### WHAT TO DO
Write out every line of the material as it stands, apart from the pictures.

### DATA EXCERPT
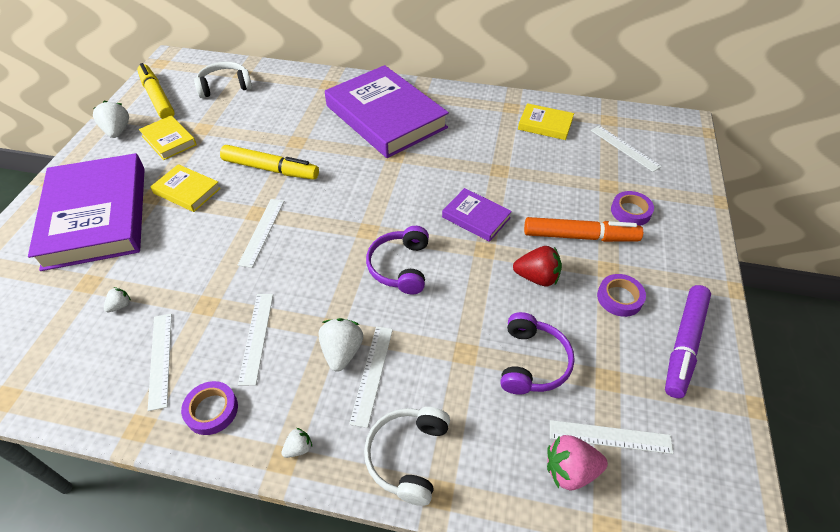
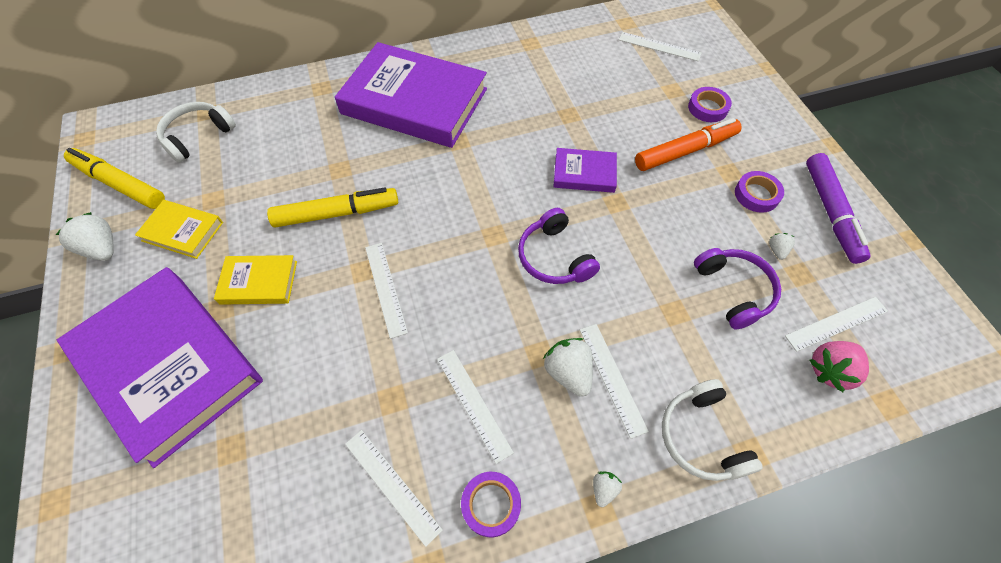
camera: 30 degrees left, 10 degrees up
(120, 305) = (294, 453): white strawberry -> white strawberry (777, 250)
(537, 277) = (679, 208): red strawberry -> none
(545, 125) = (575, 50): yellow book -> none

### YOUR SOLUTION
camera: 30 degrees left, 10 degrees up
(120, 305) = (294, 453): white strawberry -> white strawberry (777, 250)
(537, 277) = (679, 208): red strawberry -> none
(545, 125) = (575, 50): yellow book -> none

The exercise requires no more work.